## ASSIGNED TASK
The required answer is an exact copy of the lines from the one containing "turquoise mushroom [462,170,567,257] -> none" to the end of the listing, both included, without any pictures.

## SOURCE DATA
:::

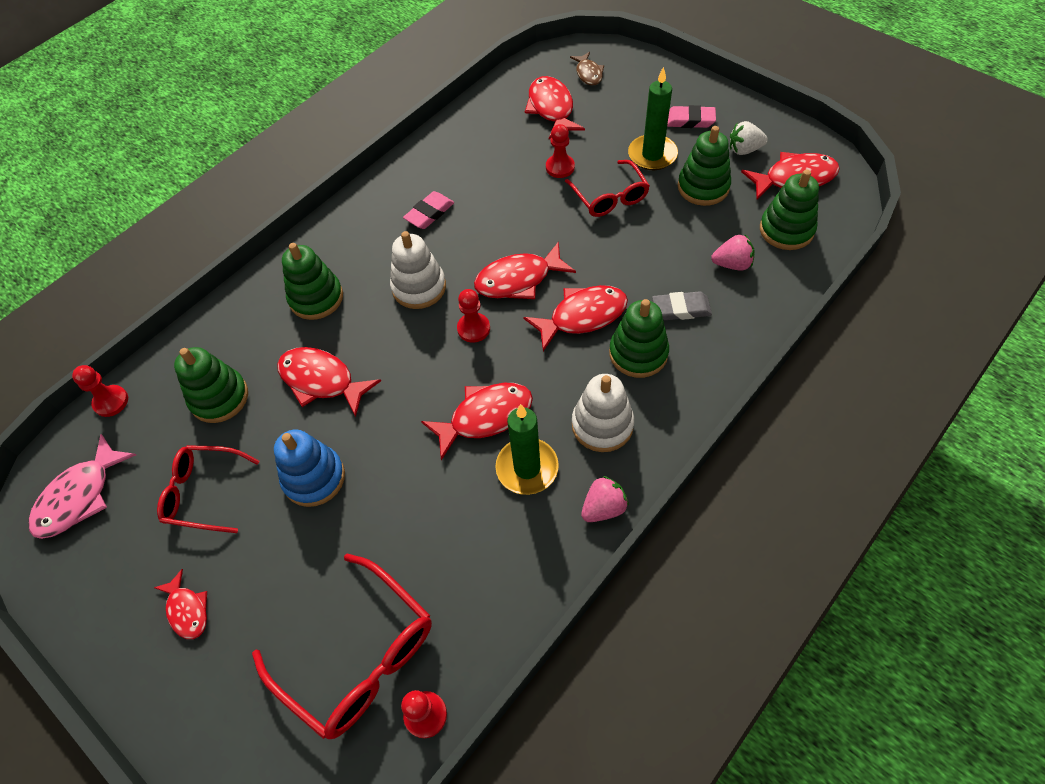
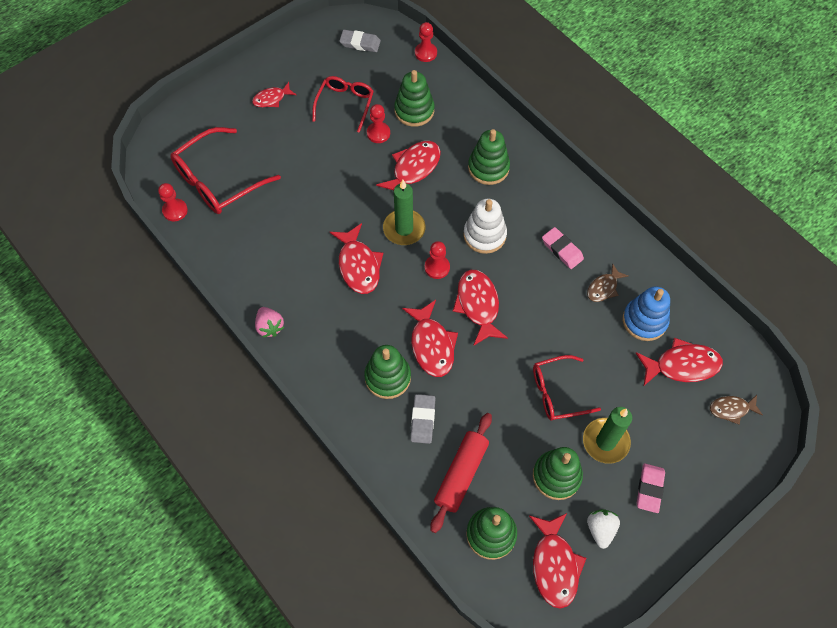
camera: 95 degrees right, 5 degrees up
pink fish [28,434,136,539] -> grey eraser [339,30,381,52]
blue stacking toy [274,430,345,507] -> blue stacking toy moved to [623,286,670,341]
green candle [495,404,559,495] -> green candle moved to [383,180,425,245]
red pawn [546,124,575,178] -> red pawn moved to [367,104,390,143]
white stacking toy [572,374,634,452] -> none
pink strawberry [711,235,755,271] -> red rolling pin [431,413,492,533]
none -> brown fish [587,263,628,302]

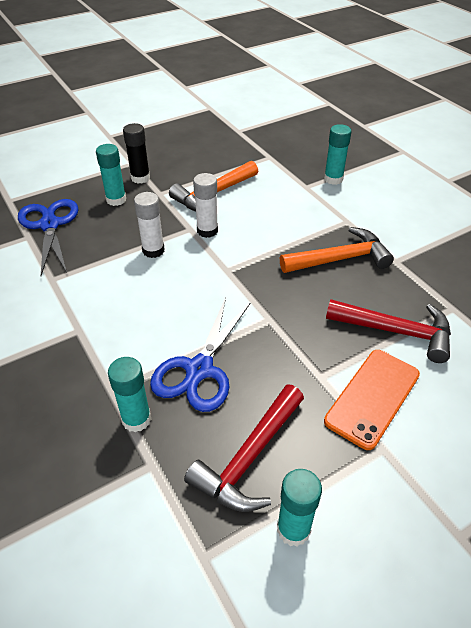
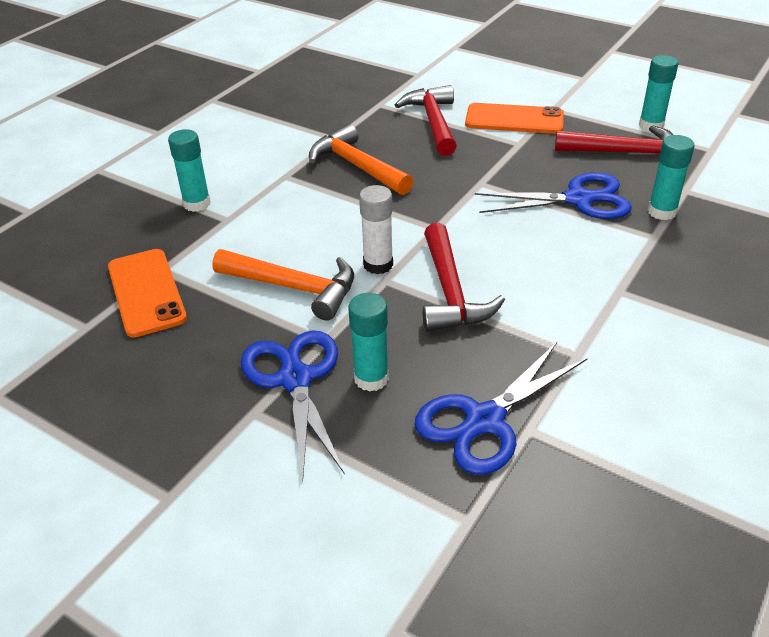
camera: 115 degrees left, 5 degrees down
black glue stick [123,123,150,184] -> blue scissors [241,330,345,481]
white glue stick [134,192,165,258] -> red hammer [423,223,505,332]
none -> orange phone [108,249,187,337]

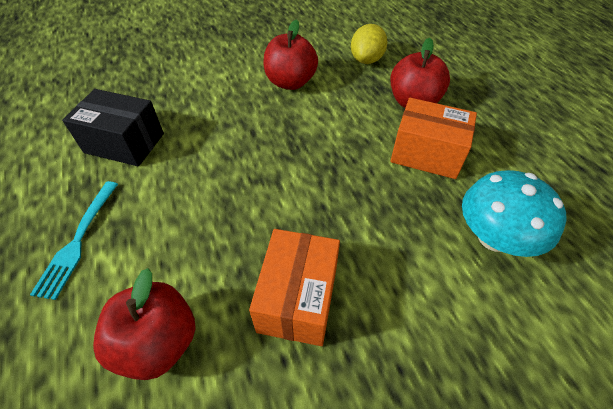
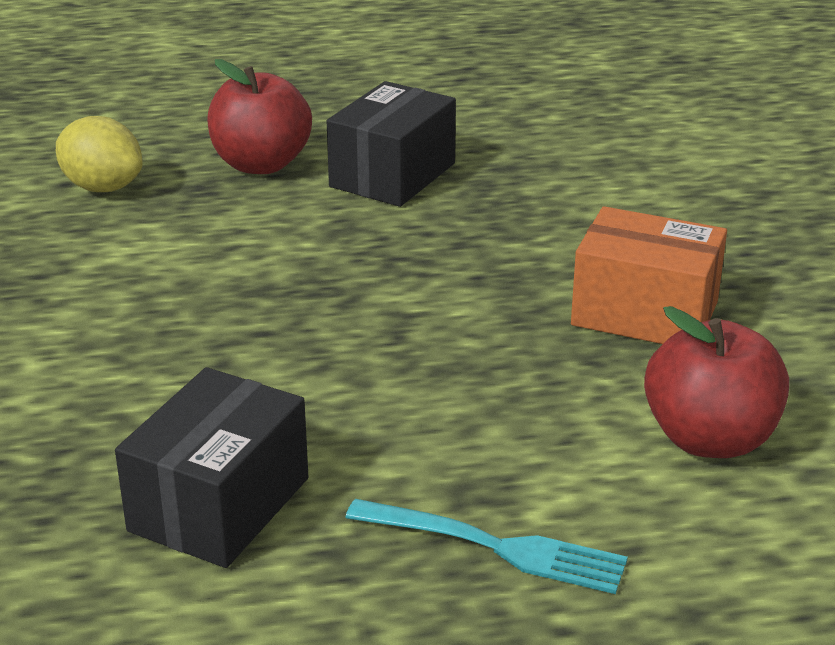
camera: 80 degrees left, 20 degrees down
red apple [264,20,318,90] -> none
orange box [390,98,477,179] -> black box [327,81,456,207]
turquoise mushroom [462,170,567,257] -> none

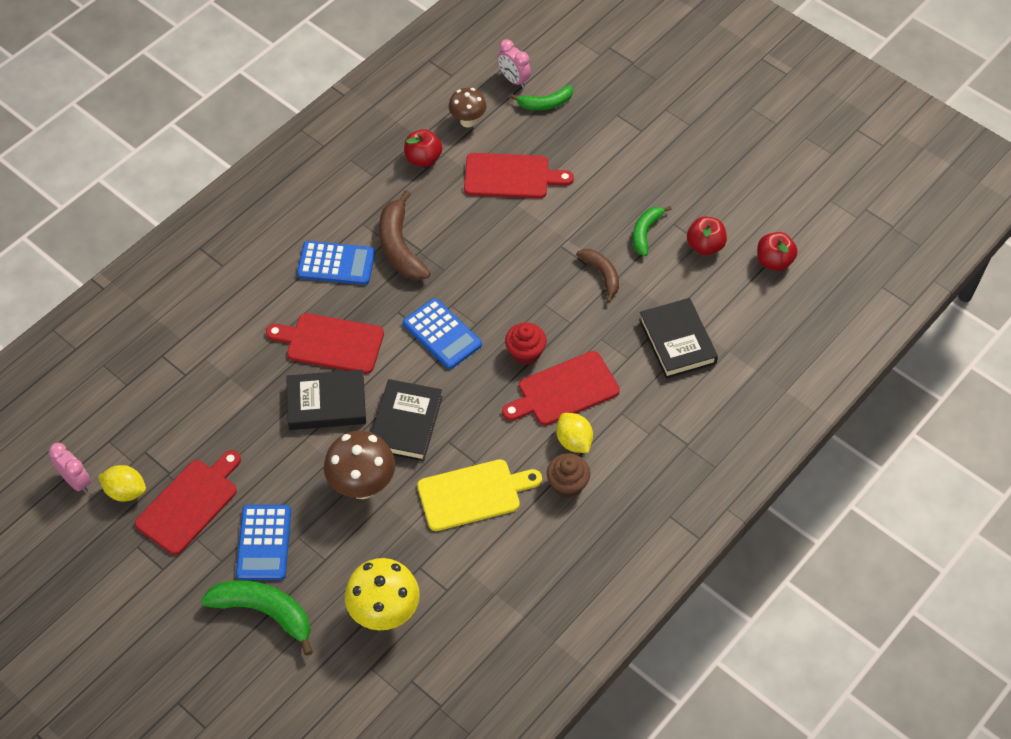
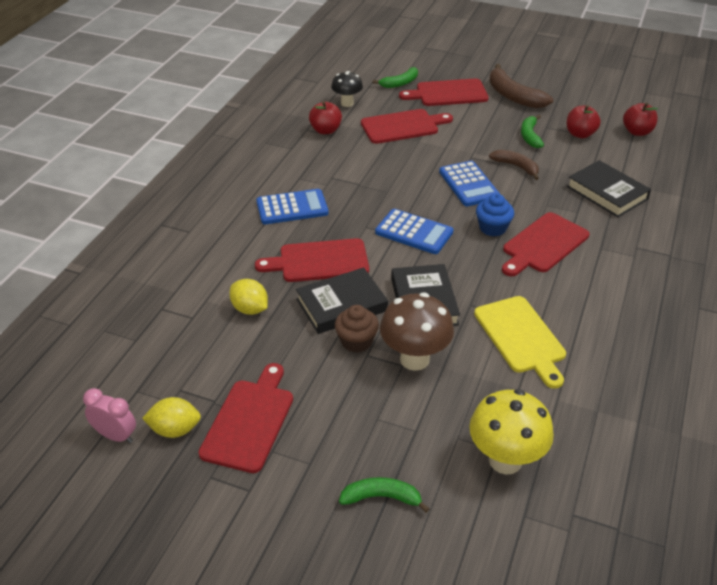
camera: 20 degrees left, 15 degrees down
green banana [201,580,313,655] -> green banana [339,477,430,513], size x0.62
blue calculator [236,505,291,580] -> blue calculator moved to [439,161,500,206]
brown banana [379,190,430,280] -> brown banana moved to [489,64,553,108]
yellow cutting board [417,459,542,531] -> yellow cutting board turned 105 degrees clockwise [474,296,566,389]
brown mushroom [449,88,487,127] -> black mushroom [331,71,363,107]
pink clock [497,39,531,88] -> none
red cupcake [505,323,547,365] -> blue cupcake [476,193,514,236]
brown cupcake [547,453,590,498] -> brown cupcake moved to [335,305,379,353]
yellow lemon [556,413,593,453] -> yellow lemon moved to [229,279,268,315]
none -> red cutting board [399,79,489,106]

:::

## EXERCISE SOLUTION
turquoise mushroom [462,170,567,257] -> none

camera: 20 degrees left, 15 degrees down
green banana [201,580,313,655] -> green banana [339,477,430,513], size x0.62
blue calculator [236,505,291,580] -> blue calculator moved to [439,161,500,206]
brown banana [379,190,430,280] -> brown banana moved to [489,64,553,108]
yellow cutting board [417,459,542,531] -> yellow cutting board turned 105 degrees clockwise [474,296,566,389]
brown mushroom [449,88,487,127] -> black mushroom [331,71,363,107]
pink clock [497,39,531,88] -> none
red cupcake [505,323,547,365] -> blue cupcake [476,193,514,236]
brown cupcake [547,453,590,498] -> brown cupcake moved to [335,305,379,353]
yellow lemon [556,413,593,453] -> yellow lemon moved to [229,279,268,315]
none -> red cutting board [399,79,489,106]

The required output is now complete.